§ PROVIDED RECORDS
━━━━━━━━━━━━━━━━━━━━
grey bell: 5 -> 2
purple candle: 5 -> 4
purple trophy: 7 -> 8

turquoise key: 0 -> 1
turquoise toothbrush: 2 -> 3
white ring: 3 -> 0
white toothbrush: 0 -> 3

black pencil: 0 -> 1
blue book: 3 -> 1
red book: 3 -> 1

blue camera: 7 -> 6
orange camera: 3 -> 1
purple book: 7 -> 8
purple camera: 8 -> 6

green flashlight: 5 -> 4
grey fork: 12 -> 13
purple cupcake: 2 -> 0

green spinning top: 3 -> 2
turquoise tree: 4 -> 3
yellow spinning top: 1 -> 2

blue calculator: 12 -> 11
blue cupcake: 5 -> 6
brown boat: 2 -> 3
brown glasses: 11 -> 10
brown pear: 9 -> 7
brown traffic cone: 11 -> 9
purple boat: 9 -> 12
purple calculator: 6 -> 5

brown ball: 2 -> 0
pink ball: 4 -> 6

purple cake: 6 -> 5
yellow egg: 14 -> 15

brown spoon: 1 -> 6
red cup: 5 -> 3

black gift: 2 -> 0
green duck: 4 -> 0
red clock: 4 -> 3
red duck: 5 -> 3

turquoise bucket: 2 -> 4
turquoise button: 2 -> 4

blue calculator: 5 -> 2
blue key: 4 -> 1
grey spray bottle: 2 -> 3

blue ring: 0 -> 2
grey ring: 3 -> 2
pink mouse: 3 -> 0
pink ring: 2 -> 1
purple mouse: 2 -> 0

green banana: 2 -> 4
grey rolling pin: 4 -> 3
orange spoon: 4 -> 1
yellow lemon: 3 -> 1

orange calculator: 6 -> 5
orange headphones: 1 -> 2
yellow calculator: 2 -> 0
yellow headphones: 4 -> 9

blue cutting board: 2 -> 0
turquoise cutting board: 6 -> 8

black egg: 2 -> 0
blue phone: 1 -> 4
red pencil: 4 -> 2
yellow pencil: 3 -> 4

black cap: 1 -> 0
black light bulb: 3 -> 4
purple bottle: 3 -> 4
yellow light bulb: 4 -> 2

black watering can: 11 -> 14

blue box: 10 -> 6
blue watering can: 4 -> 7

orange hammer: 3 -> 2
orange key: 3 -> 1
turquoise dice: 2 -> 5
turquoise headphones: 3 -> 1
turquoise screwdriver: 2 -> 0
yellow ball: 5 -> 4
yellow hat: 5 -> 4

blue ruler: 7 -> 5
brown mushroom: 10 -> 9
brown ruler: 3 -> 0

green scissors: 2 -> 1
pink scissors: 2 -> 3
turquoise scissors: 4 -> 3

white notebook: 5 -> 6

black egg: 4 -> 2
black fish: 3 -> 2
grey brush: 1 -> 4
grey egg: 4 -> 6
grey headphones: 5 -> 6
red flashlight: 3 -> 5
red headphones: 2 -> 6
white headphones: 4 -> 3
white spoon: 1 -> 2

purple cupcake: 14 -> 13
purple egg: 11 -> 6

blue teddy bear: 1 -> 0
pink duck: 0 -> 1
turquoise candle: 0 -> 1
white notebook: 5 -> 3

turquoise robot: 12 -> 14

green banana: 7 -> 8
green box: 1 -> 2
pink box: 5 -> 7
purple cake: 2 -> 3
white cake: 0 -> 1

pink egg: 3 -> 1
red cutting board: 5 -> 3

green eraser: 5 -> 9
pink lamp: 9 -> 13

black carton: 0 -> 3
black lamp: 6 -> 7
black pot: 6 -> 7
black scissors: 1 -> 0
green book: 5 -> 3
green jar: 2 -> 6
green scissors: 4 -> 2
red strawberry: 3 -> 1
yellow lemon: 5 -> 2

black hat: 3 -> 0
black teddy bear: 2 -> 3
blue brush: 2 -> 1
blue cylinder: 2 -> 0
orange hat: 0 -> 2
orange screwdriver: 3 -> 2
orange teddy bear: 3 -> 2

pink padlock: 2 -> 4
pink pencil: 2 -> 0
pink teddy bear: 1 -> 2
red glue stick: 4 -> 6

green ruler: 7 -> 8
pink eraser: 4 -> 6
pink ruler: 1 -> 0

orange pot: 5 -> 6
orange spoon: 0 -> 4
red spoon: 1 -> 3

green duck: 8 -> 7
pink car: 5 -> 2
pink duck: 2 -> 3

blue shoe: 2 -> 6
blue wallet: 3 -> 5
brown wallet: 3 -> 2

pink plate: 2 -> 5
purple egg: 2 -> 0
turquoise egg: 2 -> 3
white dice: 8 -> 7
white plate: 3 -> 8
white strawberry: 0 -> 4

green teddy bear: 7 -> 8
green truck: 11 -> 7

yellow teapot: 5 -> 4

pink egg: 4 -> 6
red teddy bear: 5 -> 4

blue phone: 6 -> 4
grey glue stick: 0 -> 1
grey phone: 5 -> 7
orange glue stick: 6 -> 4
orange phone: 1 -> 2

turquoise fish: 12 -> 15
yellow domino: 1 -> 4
━━━━━━━━━━━━━━━━━━━━
§ ASSIGNMENT
Take every line in the preceding listing that contains "yellow" and copy it.

§ RESULT
yellow spinning top: 1 -> 2
yellow egg: 14 -> 15
yellow lemon: 3 -> 1
yellow calculator: 2 -> 0
yellow headphones: 4 -> 9
yellow pencil: 3 -> 4
yellow light bulb: 4 -> 2
yellow ball: 5 -> 4
yellow hat: 5 -> 4
yellow lemon: 5 -> 2
yellow teapot: 5 -> 4
yellow domino: 1 -> 4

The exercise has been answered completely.